● **Aim of the exercise**
Scan the records below, and wherever a line has the word "DGND", pull it out.

(Beginning of Supplied material)

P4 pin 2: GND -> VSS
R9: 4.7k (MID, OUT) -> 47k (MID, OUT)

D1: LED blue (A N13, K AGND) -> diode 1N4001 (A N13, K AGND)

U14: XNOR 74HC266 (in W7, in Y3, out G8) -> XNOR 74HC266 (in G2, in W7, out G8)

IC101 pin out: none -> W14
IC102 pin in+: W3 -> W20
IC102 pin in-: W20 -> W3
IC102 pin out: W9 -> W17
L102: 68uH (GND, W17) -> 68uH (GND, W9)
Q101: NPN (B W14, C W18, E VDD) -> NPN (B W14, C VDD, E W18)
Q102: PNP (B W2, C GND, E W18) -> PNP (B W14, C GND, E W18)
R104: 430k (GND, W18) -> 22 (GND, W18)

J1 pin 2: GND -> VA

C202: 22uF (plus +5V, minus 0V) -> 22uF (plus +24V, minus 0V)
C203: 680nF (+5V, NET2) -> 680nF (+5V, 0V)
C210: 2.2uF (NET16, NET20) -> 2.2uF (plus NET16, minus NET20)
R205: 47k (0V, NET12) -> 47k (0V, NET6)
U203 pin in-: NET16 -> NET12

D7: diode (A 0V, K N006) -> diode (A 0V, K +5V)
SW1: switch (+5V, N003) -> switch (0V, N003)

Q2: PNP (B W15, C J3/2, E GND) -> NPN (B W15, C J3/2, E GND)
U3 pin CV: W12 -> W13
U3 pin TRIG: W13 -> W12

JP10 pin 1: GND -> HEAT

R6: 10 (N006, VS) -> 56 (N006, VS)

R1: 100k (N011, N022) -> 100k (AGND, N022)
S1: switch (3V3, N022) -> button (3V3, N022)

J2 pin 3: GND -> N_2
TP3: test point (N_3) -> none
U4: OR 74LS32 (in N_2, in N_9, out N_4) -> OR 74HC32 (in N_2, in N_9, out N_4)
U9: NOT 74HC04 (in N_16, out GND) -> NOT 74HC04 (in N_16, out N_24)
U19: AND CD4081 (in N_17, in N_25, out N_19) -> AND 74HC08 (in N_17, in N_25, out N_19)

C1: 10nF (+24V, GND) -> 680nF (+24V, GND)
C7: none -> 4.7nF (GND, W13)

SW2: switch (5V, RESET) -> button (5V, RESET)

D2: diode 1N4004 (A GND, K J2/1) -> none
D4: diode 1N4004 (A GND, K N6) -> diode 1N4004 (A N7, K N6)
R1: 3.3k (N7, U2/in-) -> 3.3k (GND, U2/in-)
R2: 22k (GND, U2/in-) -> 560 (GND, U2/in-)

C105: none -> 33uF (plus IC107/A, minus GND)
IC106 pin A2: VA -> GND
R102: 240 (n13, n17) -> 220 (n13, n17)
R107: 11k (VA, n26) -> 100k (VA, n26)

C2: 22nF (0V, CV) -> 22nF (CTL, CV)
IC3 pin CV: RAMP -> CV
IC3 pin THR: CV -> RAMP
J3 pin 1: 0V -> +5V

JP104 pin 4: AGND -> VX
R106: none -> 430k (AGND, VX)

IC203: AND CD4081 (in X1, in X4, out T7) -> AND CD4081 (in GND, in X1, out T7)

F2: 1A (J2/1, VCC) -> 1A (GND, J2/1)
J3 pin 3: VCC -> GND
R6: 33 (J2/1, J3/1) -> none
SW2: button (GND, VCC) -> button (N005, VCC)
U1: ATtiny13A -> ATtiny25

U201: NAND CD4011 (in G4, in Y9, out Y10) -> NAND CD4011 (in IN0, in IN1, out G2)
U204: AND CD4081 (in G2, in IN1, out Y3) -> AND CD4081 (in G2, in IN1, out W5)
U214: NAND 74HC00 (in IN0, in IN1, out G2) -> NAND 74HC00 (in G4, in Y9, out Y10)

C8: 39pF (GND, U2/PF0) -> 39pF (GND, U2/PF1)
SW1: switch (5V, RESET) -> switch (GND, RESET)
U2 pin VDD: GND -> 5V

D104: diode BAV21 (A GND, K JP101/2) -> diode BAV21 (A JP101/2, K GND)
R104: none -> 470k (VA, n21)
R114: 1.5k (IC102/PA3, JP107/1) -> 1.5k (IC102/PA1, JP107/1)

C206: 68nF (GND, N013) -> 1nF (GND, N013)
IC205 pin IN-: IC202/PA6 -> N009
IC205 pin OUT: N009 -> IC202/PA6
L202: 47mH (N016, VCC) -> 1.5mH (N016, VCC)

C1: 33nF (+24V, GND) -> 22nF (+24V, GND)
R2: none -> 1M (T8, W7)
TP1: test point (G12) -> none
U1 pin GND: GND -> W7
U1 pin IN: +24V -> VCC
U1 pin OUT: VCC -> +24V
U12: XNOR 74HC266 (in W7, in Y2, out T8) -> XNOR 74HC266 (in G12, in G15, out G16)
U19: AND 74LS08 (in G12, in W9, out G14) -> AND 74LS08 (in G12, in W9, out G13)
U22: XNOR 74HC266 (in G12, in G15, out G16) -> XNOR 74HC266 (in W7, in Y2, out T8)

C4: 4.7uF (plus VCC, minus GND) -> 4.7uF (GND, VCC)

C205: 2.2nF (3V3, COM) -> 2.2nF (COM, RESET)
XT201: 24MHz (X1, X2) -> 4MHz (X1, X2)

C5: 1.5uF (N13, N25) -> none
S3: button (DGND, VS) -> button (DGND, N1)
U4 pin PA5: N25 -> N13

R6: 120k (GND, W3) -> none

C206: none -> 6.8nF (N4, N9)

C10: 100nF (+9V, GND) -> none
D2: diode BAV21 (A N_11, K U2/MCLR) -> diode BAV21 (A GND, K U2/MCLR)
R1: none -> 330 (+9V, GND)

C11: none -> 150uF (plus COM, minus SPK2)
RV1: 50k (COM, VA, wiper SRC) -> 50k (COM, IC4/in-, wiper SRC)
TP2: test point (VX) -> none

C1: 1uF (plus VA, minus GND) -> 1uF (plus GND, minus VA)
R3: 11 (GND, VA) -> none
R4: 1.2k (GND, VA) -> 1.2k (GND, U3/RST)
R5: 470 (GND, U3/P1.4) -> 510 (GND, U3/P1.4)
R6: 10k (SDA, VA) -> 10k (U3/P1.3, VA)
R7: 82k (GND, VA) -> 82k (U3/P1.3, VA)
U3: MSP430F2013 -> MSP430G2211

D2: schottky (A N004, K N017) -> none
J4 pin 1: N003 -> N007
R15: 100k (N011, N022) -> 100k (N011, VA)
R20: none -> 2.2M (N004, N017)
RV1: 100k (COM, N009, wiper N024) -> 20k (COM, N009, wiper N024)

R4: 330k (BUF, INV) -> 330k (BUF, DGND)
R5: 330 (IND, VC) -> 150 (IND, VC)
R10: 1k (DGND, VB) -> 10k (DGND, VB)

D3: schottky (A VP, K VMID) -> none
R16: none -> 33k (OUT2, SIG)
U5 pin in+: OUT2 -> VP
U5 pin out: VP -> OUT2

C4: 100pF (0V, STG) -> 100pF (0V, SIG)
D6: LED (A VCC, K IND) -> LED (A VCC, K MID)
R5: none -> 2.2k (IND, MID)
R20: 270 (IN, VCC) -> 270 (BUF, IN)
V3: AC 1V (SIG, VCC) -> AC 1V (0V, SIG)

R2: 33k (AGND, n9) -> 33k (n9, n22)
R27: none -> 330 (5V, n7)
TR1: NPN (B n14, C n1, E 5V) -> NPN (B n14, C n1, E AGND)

(End of Supplied material)

● **Output**
S3: button (DGND, VS) -> button (DGND, N1)
R4: 330k (BUF, INV) -> 330k (BUF, DGND)
R10: 1k (DGND, VB) -> 10k (DGND, VB)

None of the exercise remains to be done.